> DATA FOR PROCESSING:
- - - - -

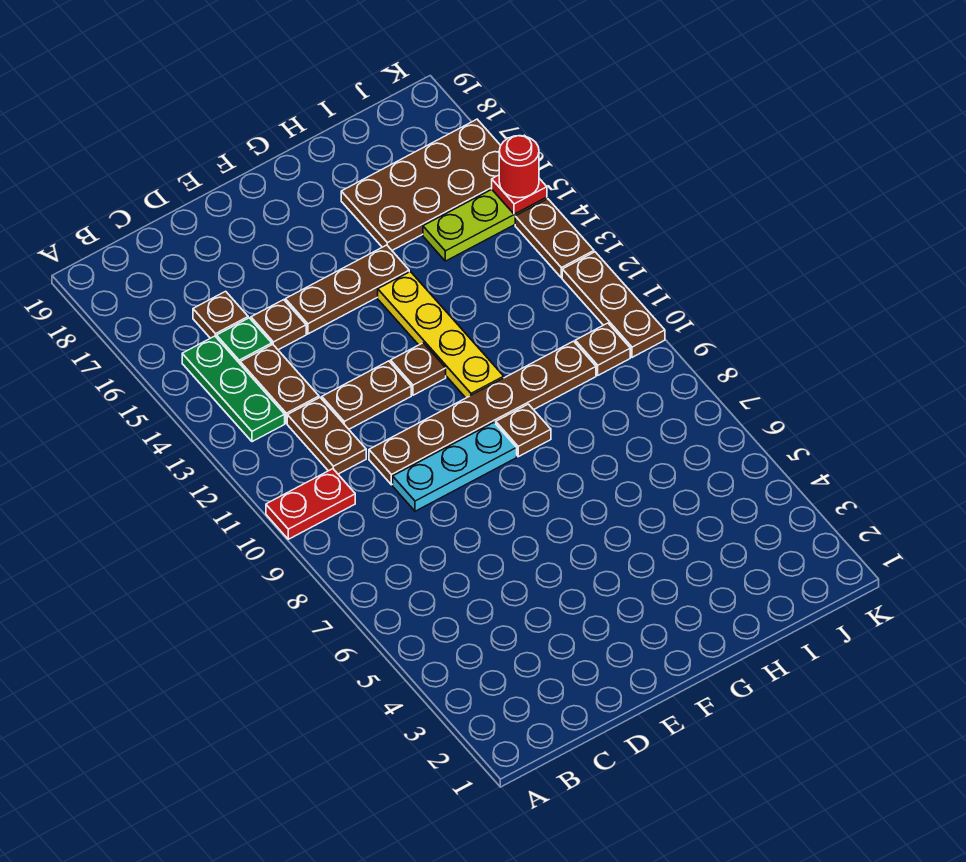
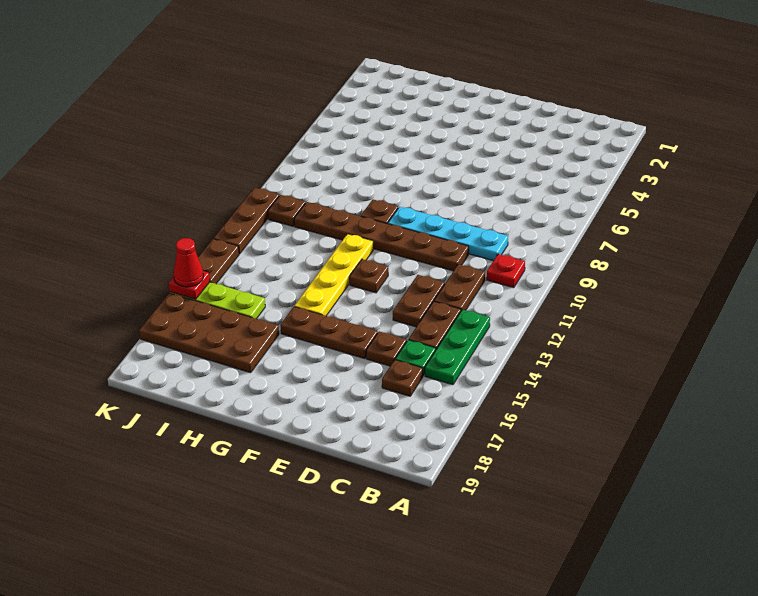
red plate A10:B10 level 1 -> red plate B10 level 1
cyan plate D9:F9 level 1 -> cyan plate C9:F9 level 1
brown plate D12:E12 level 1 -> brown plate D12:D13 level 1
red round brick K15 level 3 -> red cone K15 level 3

- - - - -

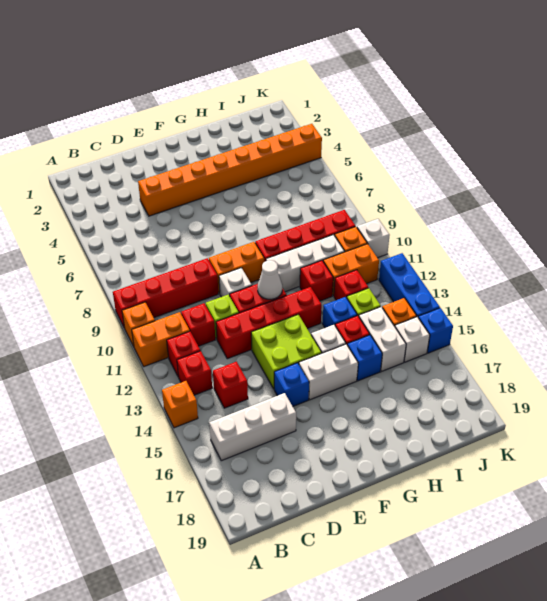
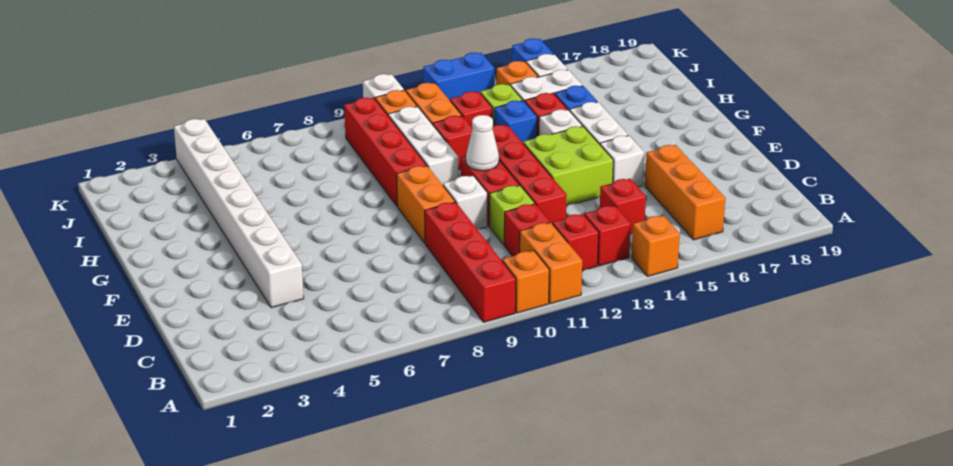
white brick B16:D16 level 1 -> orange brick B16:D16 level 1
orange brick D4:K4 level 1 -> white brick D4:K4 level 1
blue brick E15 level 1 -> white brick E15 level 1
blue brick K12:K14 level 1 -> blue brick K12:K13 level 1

- - - - -

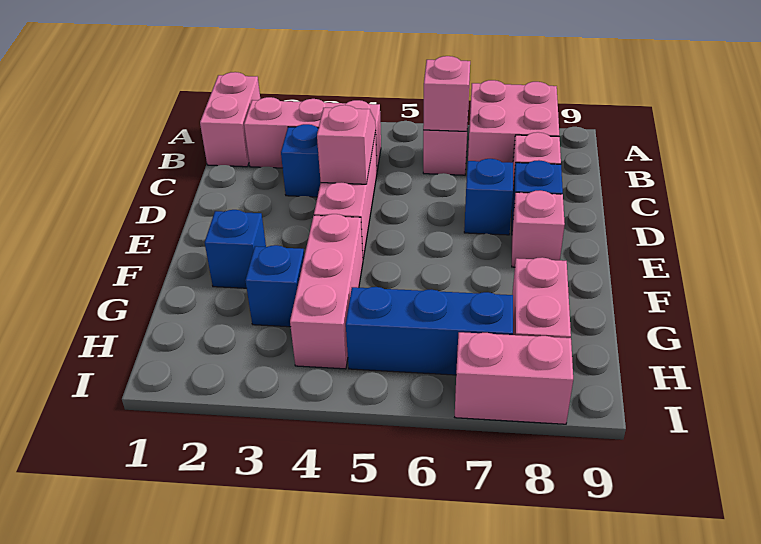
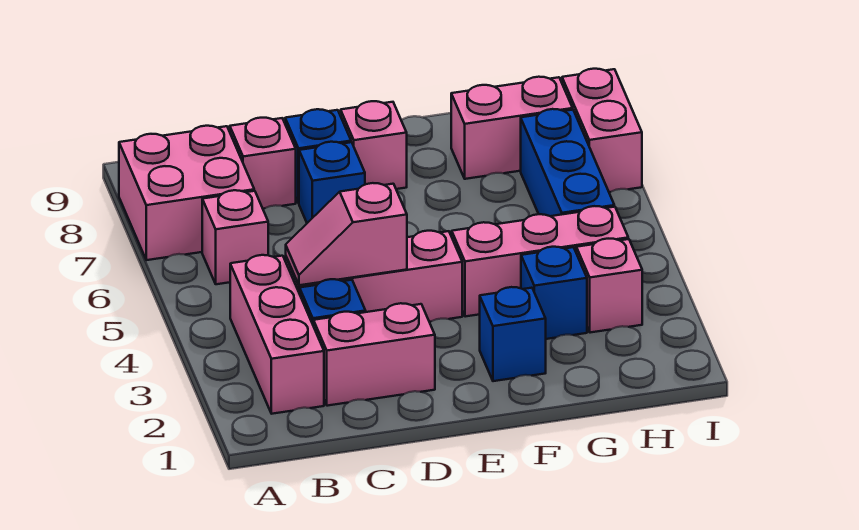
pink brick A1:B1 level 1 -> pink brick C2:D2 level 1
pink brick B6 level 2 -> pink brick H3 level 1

- - - - -

Where does the word "plate" appear in the listing above? Copy every line that holds it.

> RESPONSE AREA:
red plate A10:B10 level 1 -> red plate B10 level 1
cyan plate D9:F9 level 1 -> cyan plate C9:F9 level 1
brown plate D12:E12 level 1 -> brown plate D12:D13 level 1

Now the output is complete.